--- START ---

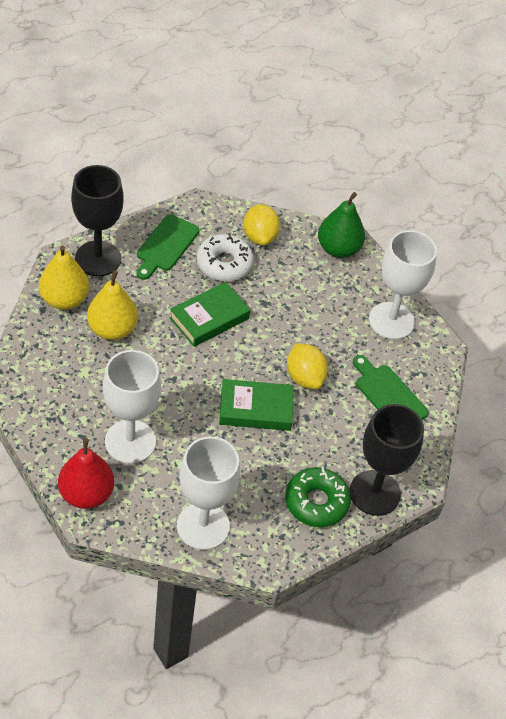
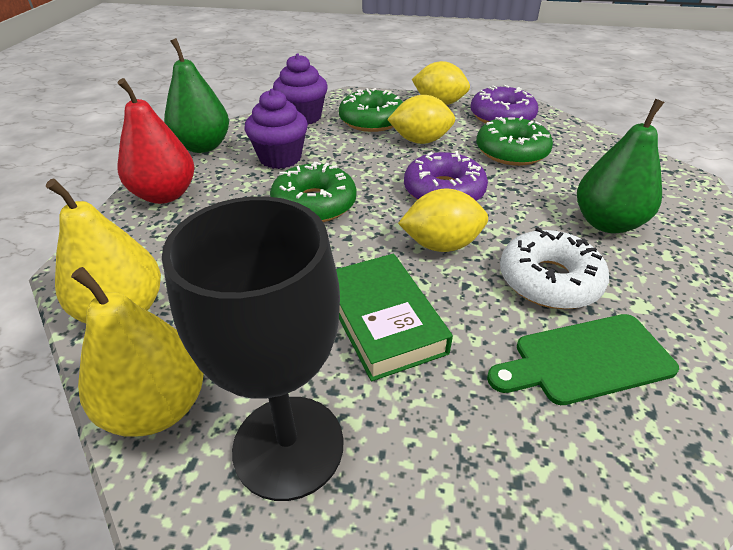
black goblet: [71,165,124,277] [349,404,424,516] = 2 -> [162,196,344,501] = 1
green book: [170,282,250,347] [219,379,293,431] = 2 -> [336,254,453,381] = 1
green cutting board: [137,214,199,280] [353,355,429,420] = 2 -> [487,314,679,405] = 1
green donut: [285,467,351,527] = 1 -> [270,162,357,222] [339,88,403,132] [476,116,553,166] = 3
green pear: [318,192,365,258] = 1 -> [164,38,229,153] [577,99,664,233] = 2
purple cupcake: none = 0 -> [245,89,308,169] [273,53,328,125] = 2
purple donut: none = 0 -> [404,151,488,201] [470,85,538,124] = 2
white goblet: [103,350,161,464] [177,436,240,550] [369,230,437,340] = 3 -> none = 0
yellow lemon: [243,204,280,245] [287,343,328,389] = 2 -> [387,95,455,144] [398,189,488,252] [412,61,470,105] = 3

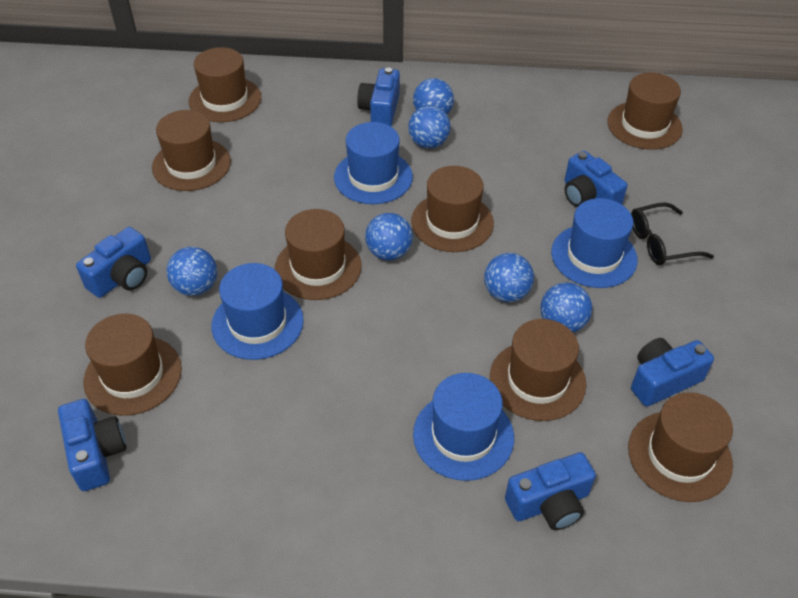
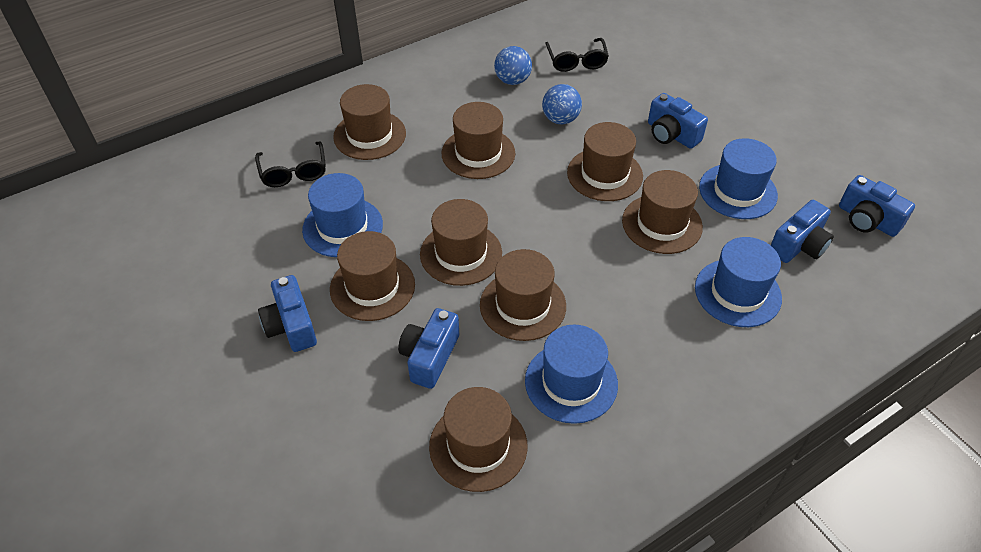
black glasses: [631,202,714,265] = 1 -> [255,141,326,187] [545,38,609,72] = 2
blue ball: [167,247,217,296] [365,213,413,260] [408,105,451,148] [413,78,454,114] [484,253,534,302] [540,282,592,332] = 6 -> [494,46,532,85] [542,84,582,125] = 2
blue camera: [58,399,126,491] [76,227,151,298] [357,67,400,126] [505,452,596,530] [565,151,627,207] [631,338,714,406] = 6 -> [258,275,317,352] [398,308,459,389] [648,93,708,149] [771,200,834,263] [839,175,915,237] = 5

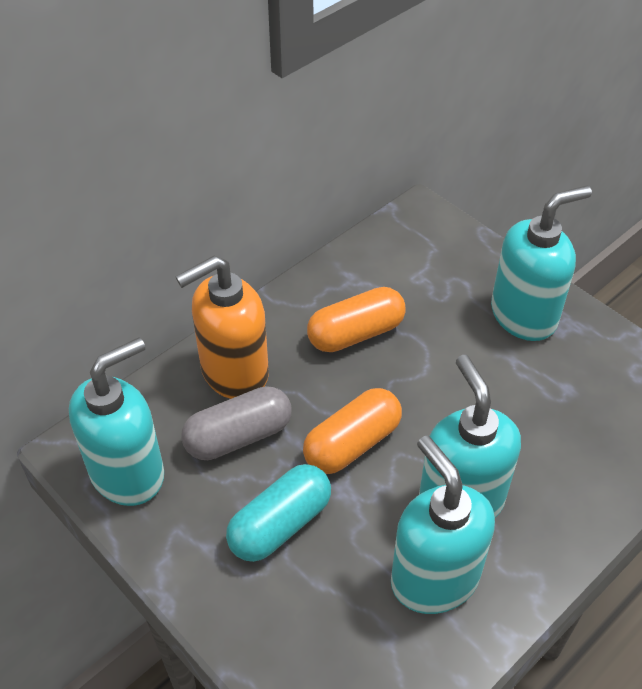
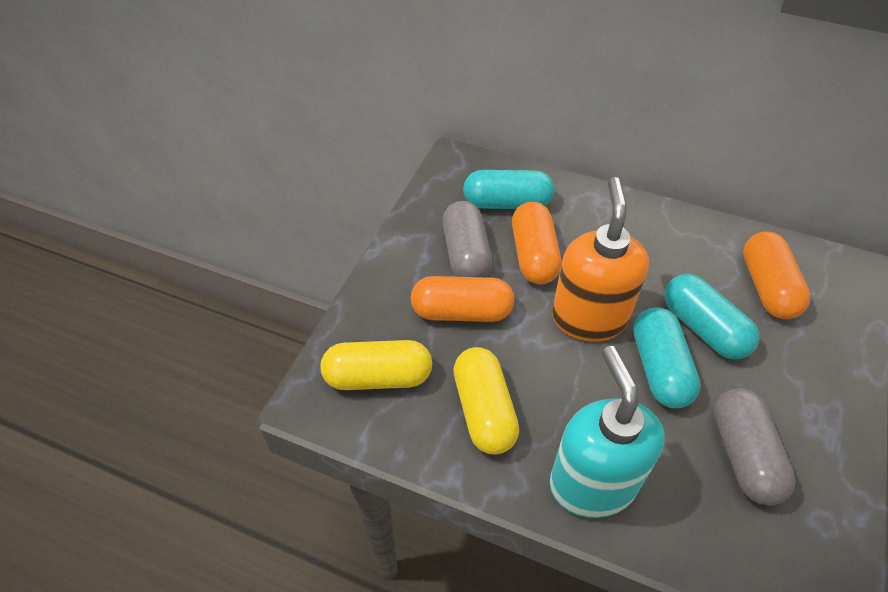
grey capsule: [181,386,291,460] = 1 -> [443,201,492,277] [714,388,796,506] = 2
orange capsule: [303,388,402,474] [307,287,406,352] = 2 -> [411,276,515,322] [512,202,561,284] [743,232,811,319] = 3
turquoise capsule: [226,464,331,562] = 1 -> [463,170,554,209] [633,307,701,408] [665,274,759,359] = 3
turquoise soap dispenser: [69,338,164,506] [391,435,495,614] [419,355,521,518] [491,185,592,341] = 4 -> [550,346,665,518] = 1
yellow capsule: none = 0 -> [320,340,432,390] [453,347,519,454] = 2

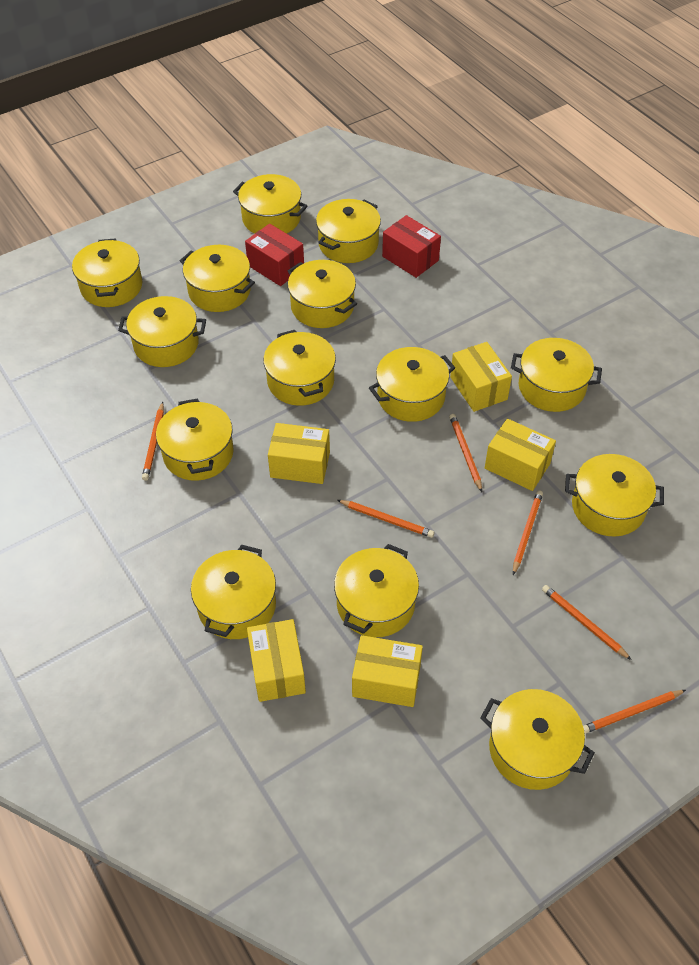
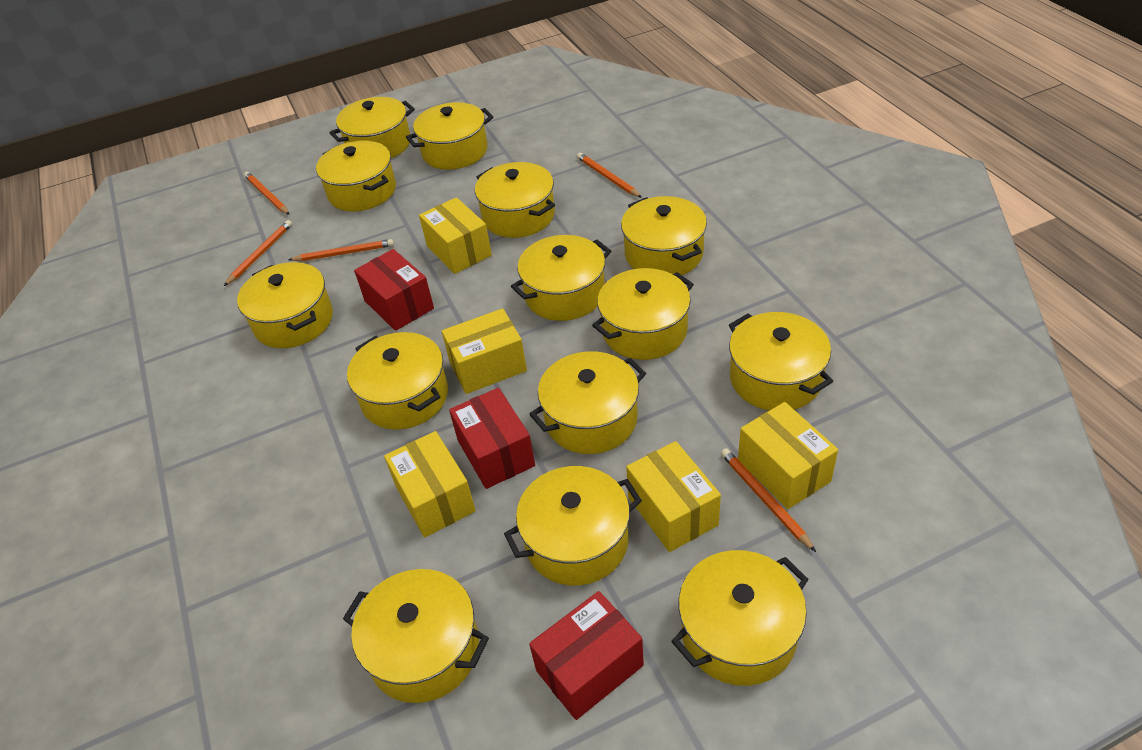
orange pencil: [142,402,164,481] [337,500,434,538] [449,414,482,492] [513,490,543,575] [542,585,632,660] [583,690,686,734] = 6 -> [224,220,292,286] [244,172,290,215] [289,239,394,261] [577,153,642,198] [721,448,816,552] = 5
red box: [245,224,304,286] [382,215,441,278] = 2 -> [354,249,434,331] [449,388,535,489] [529,591,644,720] = 3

--- END ---

» **Exercise**: Your reply should hold nothing but the lines above, from the one containing "green pear: [318,192,365,258]" to the one containing "black glasses: [631,202,714,265]", reproduced exactly minus the pictures.

» **Reply**:
green pear: [318,192,365,258] = 1 -> [164,38,229,153] [577,99,664,233] = 2
purple cupcake: none = 0 -> [245,89,308,169] [273,53,328,125] = 2
purple donut: none = 0 -> [404,151,488,201] [470,85,538,124] = 2
white goblet: [103,350,161,464] [177,436,240,550] [369,230,437,340] = 3 -> none = 0
yellow lemon: [243,204,280,245] [287,343,328,389] = 2 -> [387,95,455,144] [398,189,488,252] [412,61,470,105] = 3

black glasses: [631,202,714,265] = 1 -> [255,141,326,187] [545,38,609,72] = 2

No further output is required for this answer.